*** Block opens ***

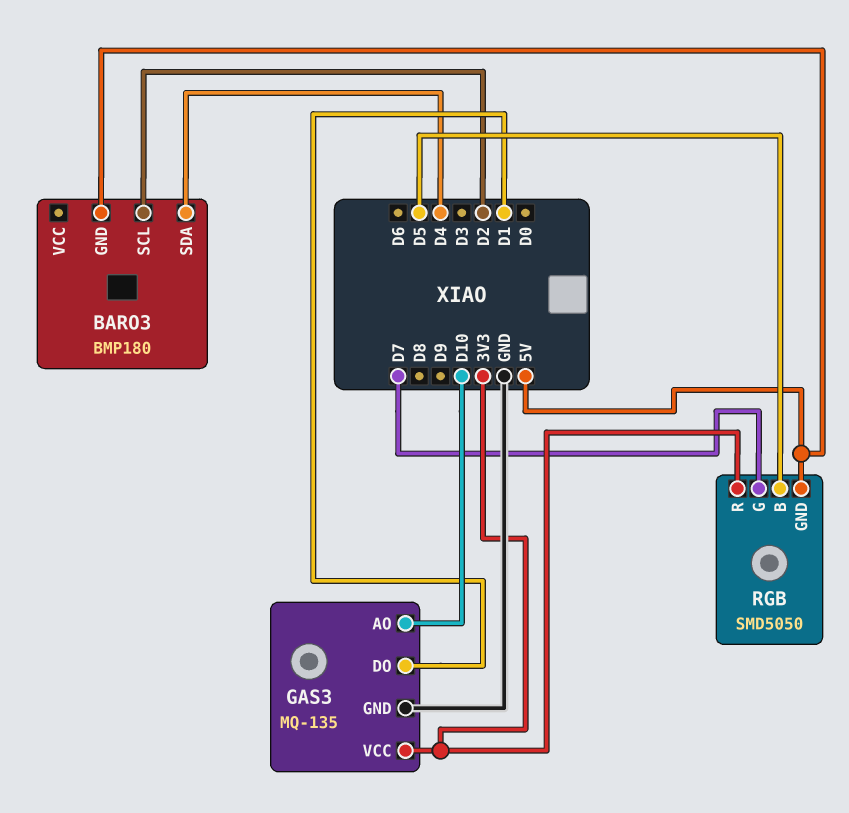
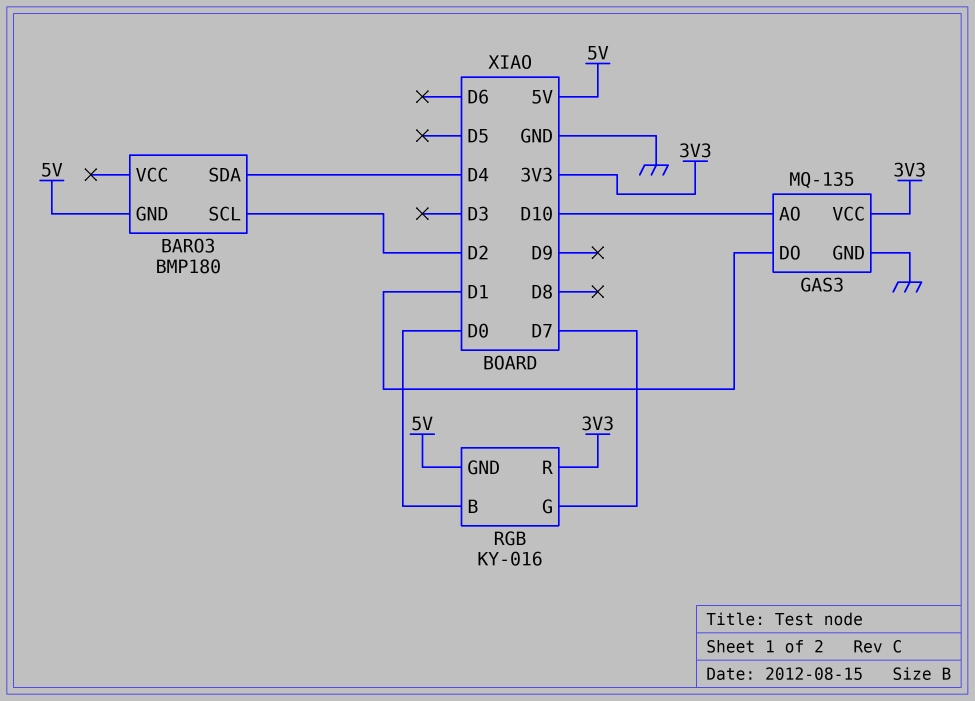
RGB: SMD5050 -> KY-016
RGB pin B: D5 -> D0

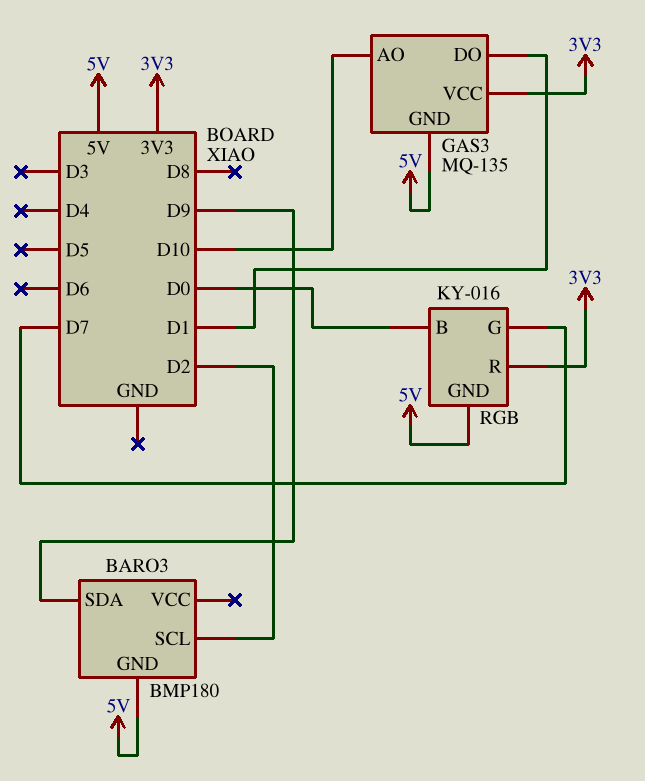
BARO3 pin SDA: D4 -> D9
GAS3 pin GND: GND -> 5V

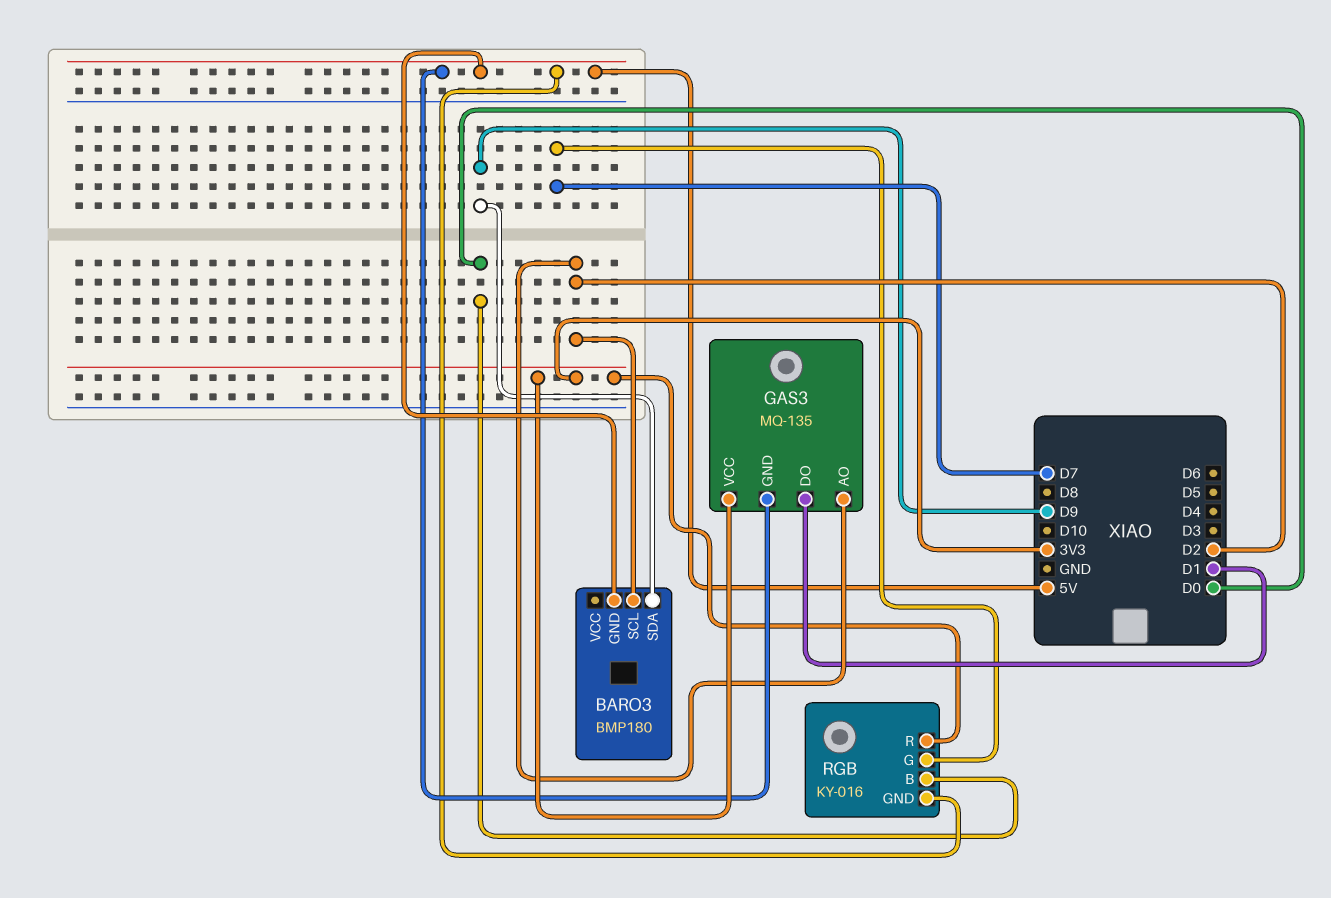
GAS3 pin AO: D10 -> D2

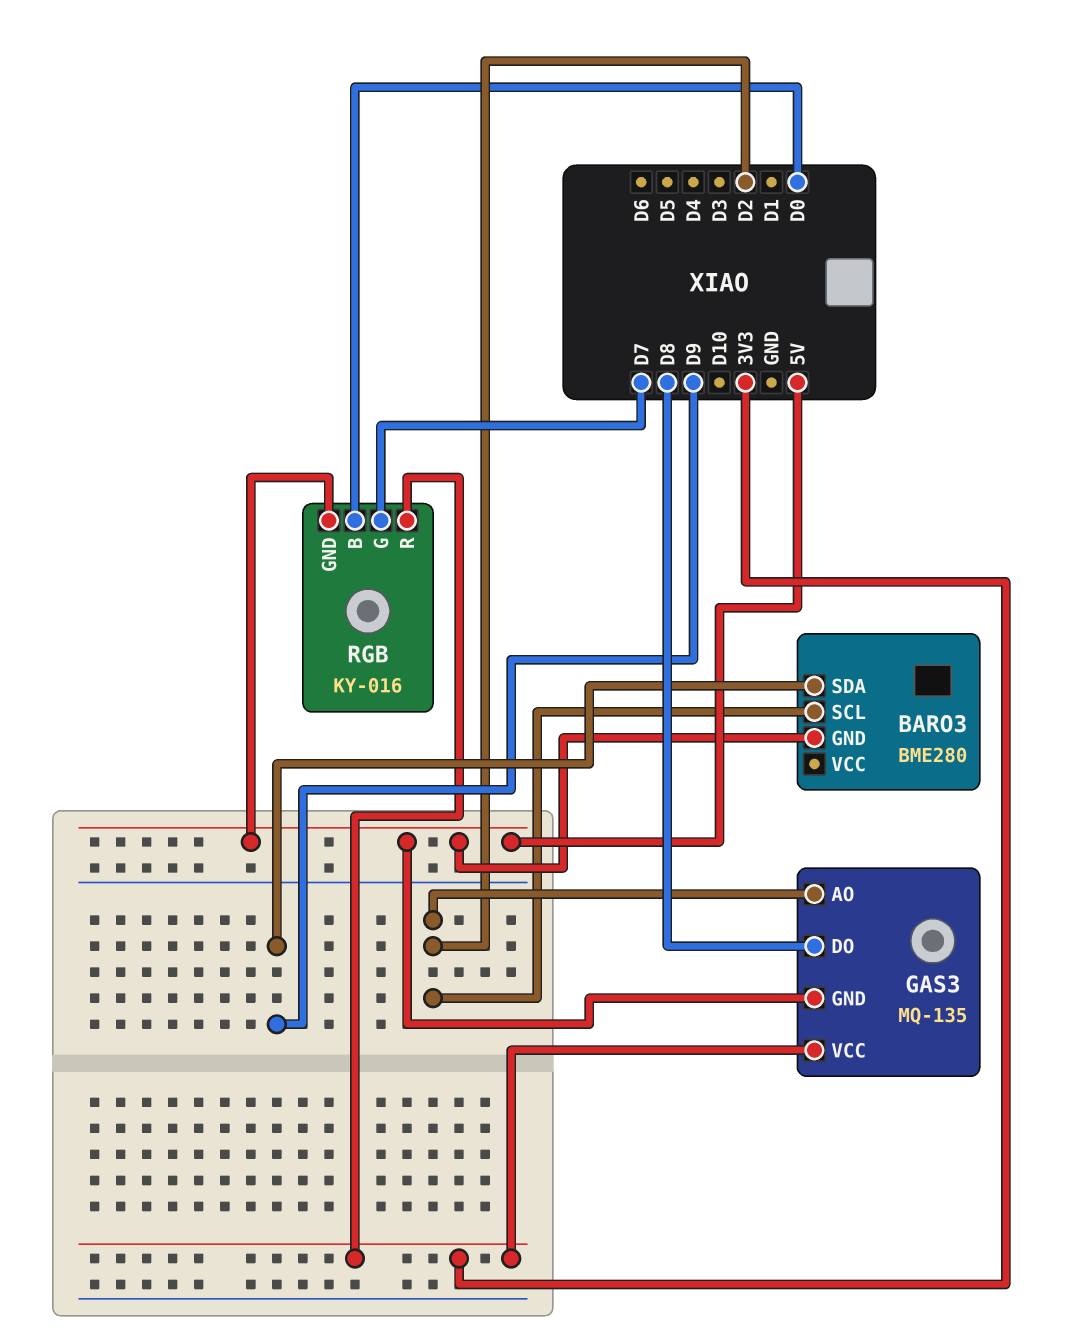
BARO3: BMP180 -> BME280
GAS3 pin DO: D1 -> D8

*** Block closes ***

§ **What is required**: Because only the text is wanted, copy each record above precisely and omit its pictures.

§ **Response area**:
RGB: SMD5050 -> KY-016
RGB pin B: D5 -> D0

BARO3 pin SDA: D4 -> D9
GAS3 pin GND: GND -> 5V

GAS3 pin AO: D10 -> D2

BARO3: BMP180 -> BME280
GAS3 pin DO: D1 -> D8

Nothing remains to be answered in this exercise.